WHAT YOU HAVE TO DO> Retype the whole listing verbatim and keep the pictures out of it.

[[ DATA TO EXAMINE, beginning ]]

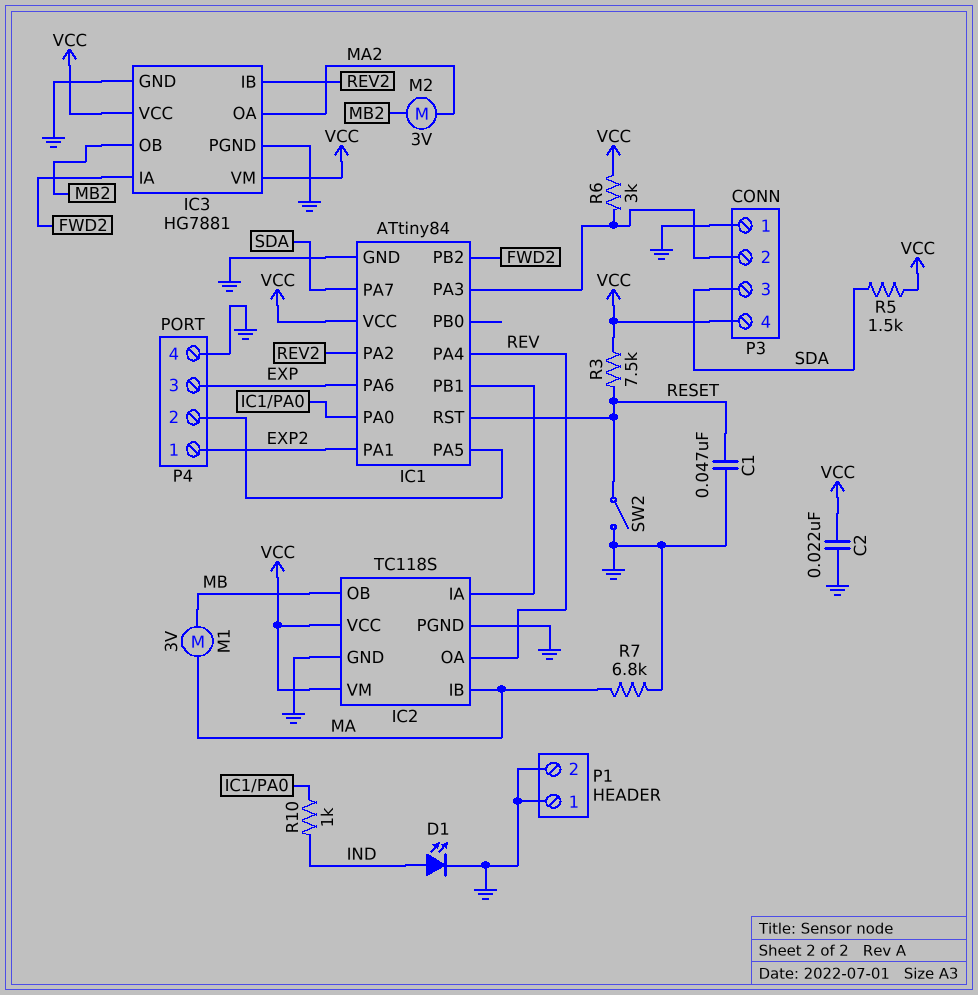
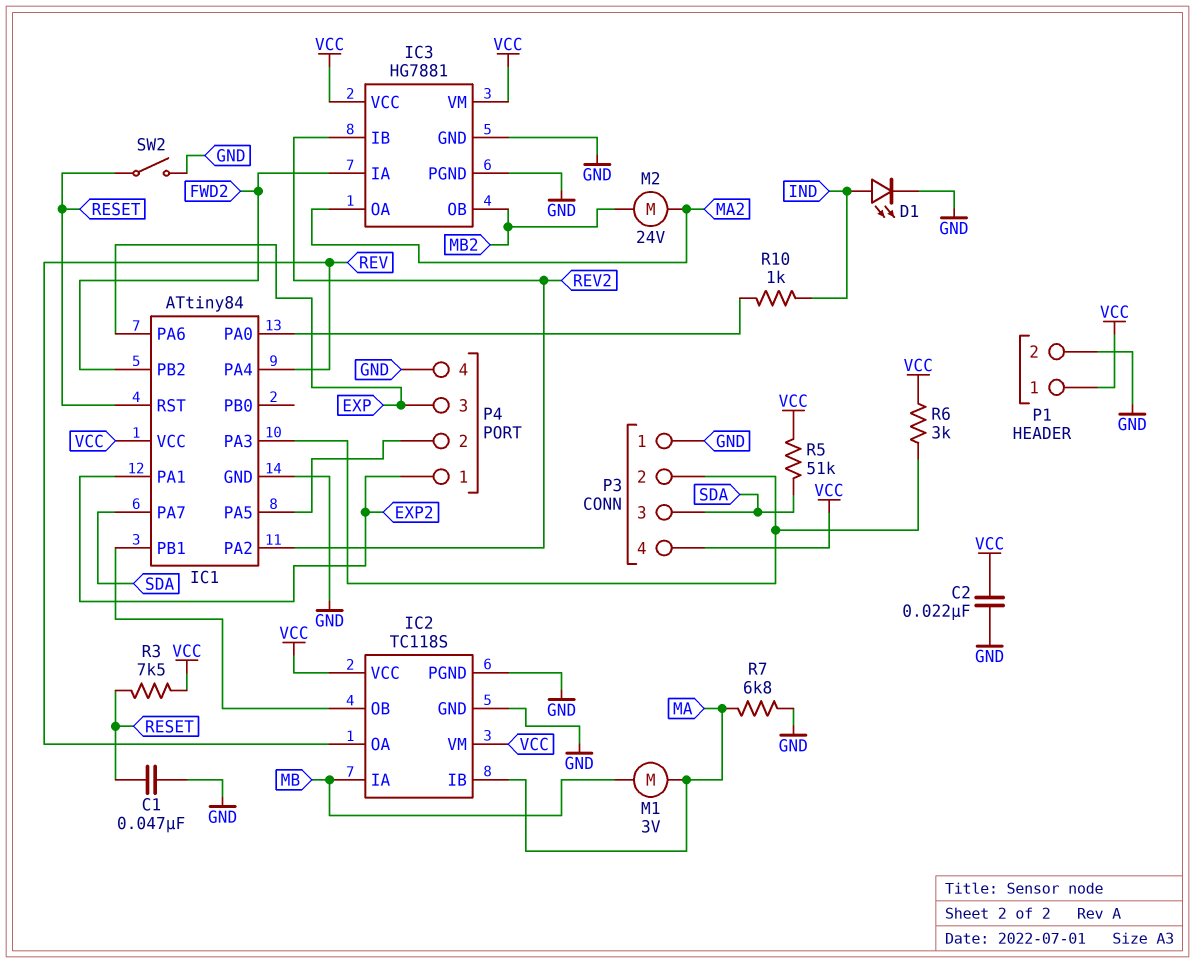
IC2 pin IA: IC1/PB1 -> MB
IC2 pin OB: MB -> IC1/PB1
M2: motor 3V (MA2, MB2) -> motor 24V (MA2, MB2)
P1 pin 1: GND -> VCC
R5: 1.5k (SDA, VCC) -> 51k (SDA, VCC)

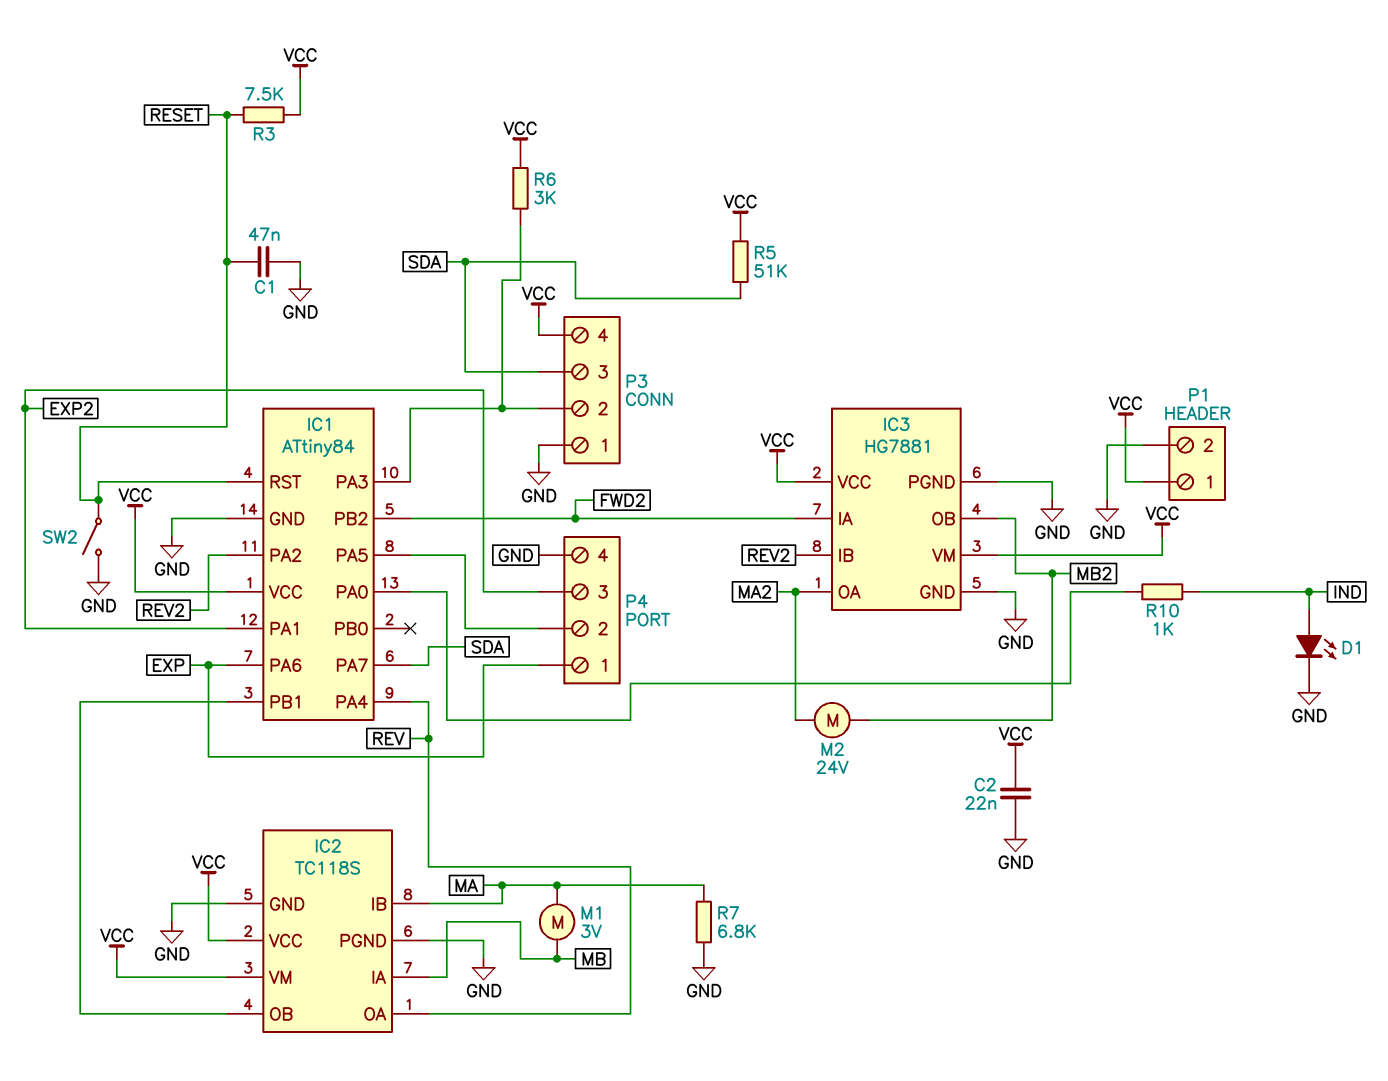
P4 pin 1: EXP2 -> EXP
P4 pin 3: EXP -> EXP2

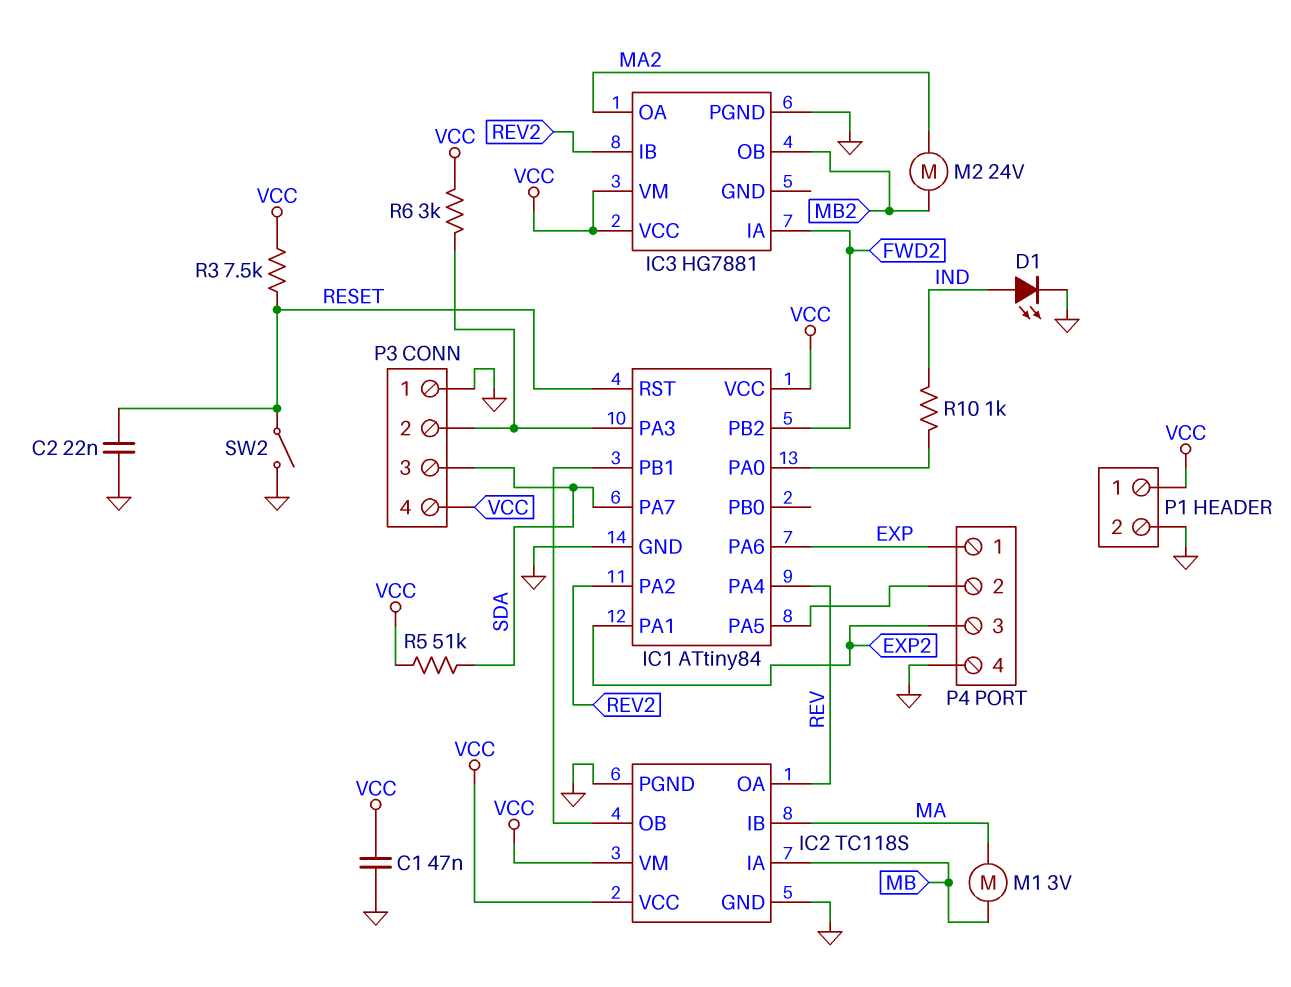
C1: 47nF (GND, RESET) -> 47nF (GND, VCC)
C2: 22nF (GND, VCC) -> 22nF (GND, RESET)
IC3 pin GND: GND -> none
R7: 6.8k (GND, MA) -> none

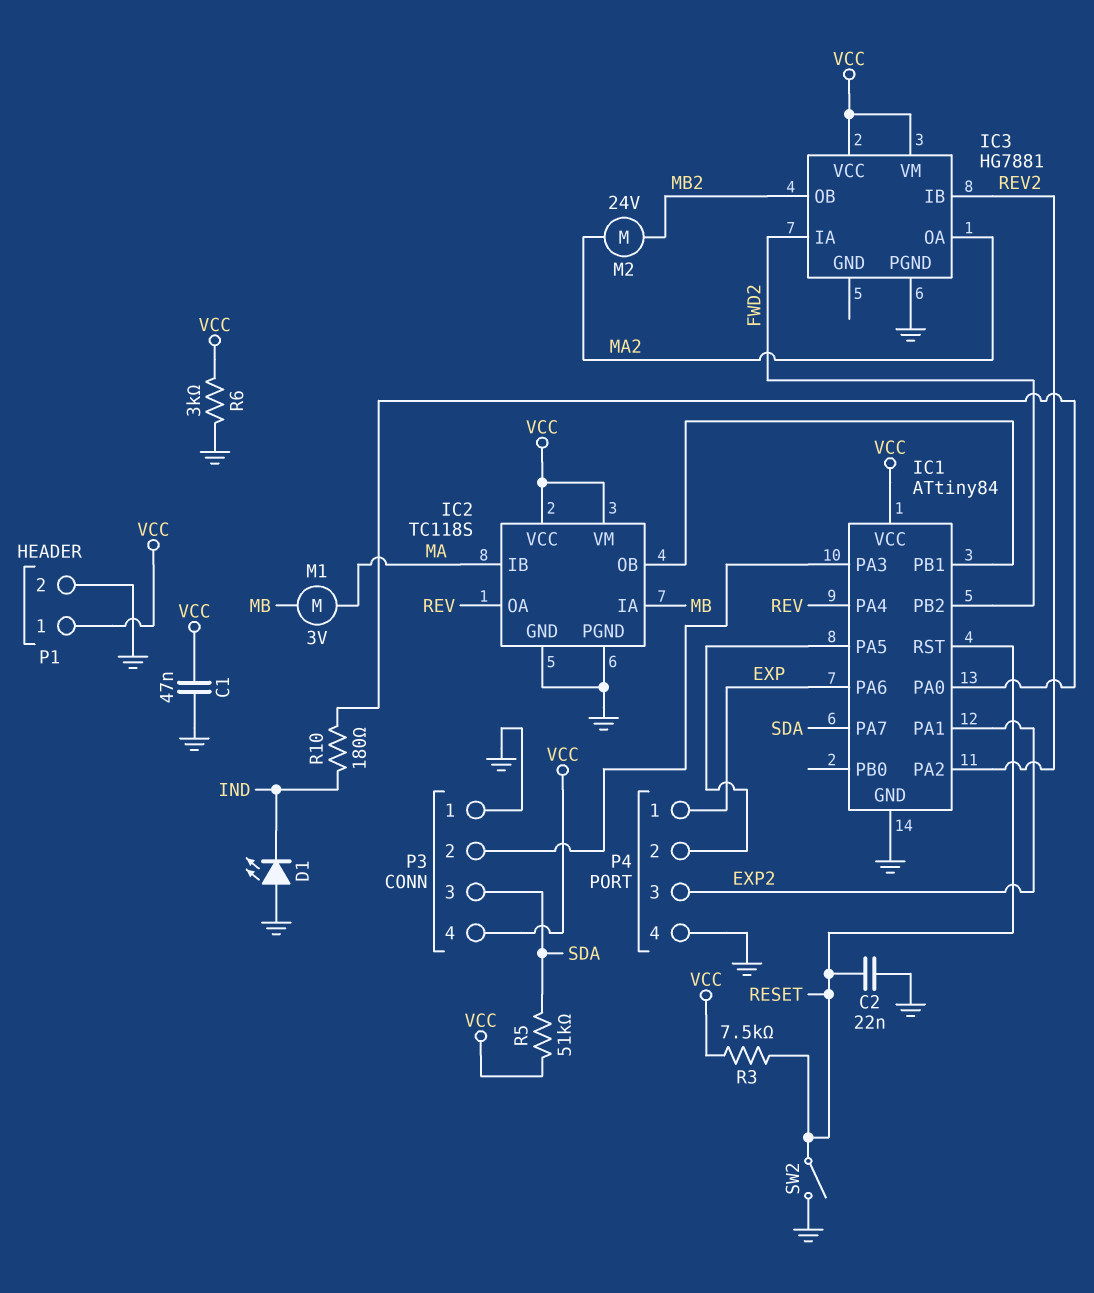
D1: LED (A IND, K GND) -> LED (A GND, K IND)
R6: 3k (IC1/PA3, VCC) -> 3k (GND, VCC)
R10: 1k (IC1/PA0, IND) -> 180 (IC1/PA0, IND)

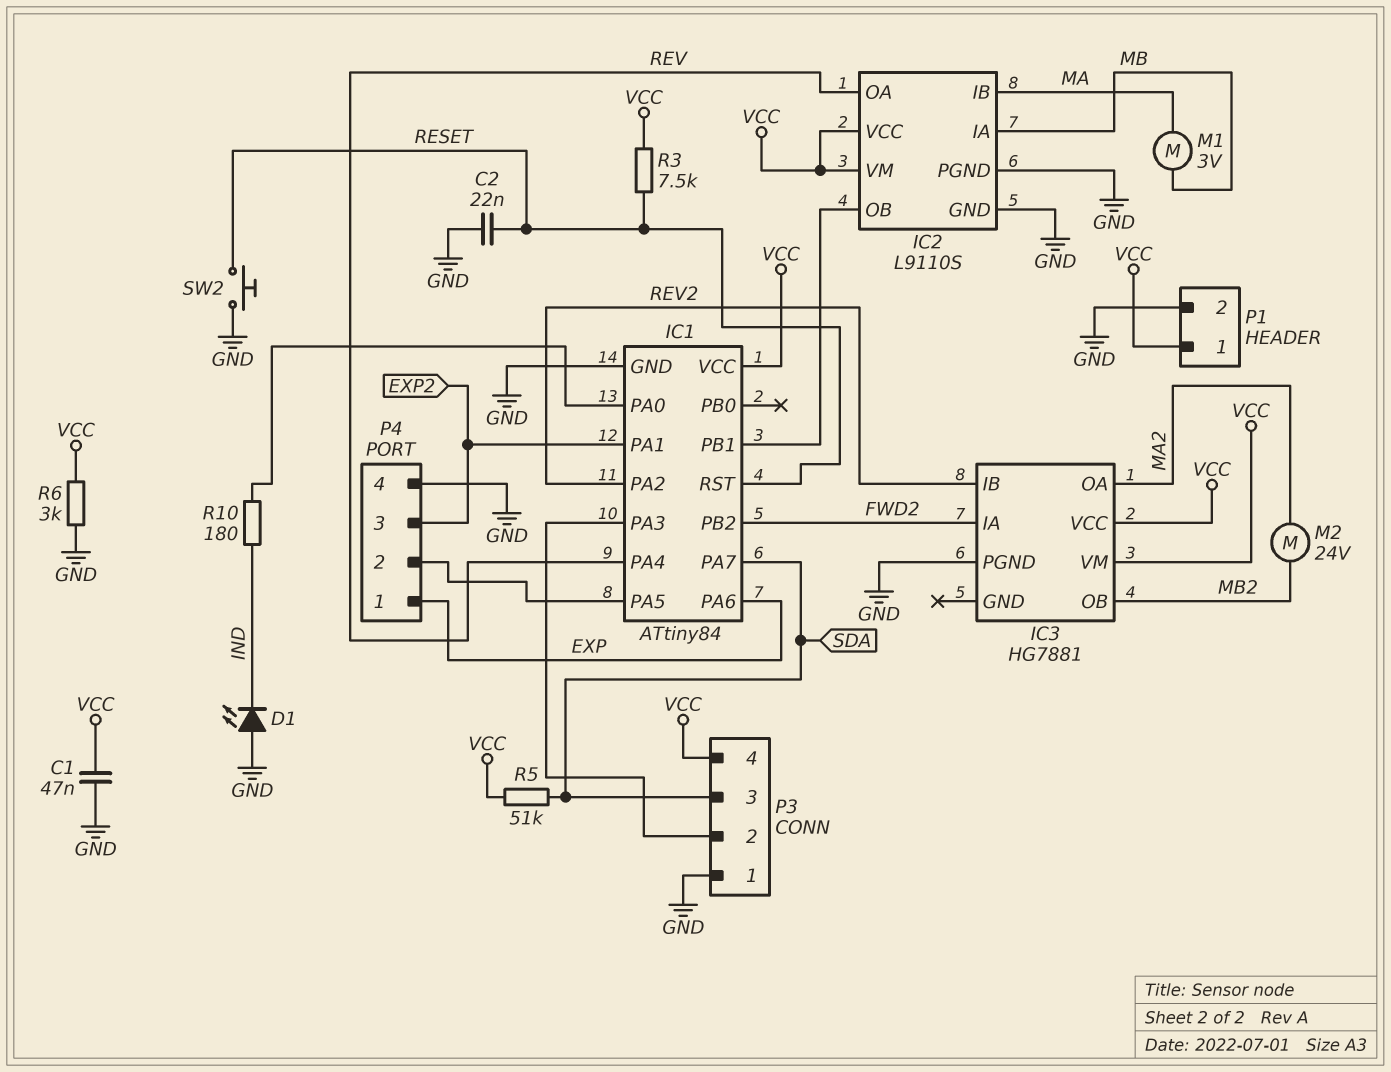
IC2: TC118S -> L9110S
SW2: switch (GND, RESET) -> button (GND, RESET)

[[ DATA TO EXAMINE, end ]]

ANSWER FOR THIS EXERCISE>
IC2 pin IA: IC1/PB1 -> MB
IC2 pin OB: MB -> IC1/PB1
M2: motor 3V (MA2, MB2) -> motor 24V (MA2, MB2)
P1 pin 1: GND -> VCC
R5: 1.5k (SDA, VCC) -> 51k (SDA, VCC)

P4 pin 1: EXP2 -> EXP
P4 pin 3: EXP -> EXP2

C1: 47nF (GND, RESET) -> 47nF (GND, VCC)
C2: 22nF (GND, VCC) -> 22nF (GND, RESET)
IC3 pin GND: GND -> none
R7: 6.8k (GND, MA) -> none

D1: LED (A IND, K GND) -> LED (A GND, K IND)
R6: 3k (IC1/PA3, VCC) -> 3k (GND, VCC)
R10: 1k (IC1/PA0, IND) -> 180 (IC1/PA0, IND)

IC2: TC118S -> L9110S
SW2: switch (GND, RESET) -> button (GND, RESET)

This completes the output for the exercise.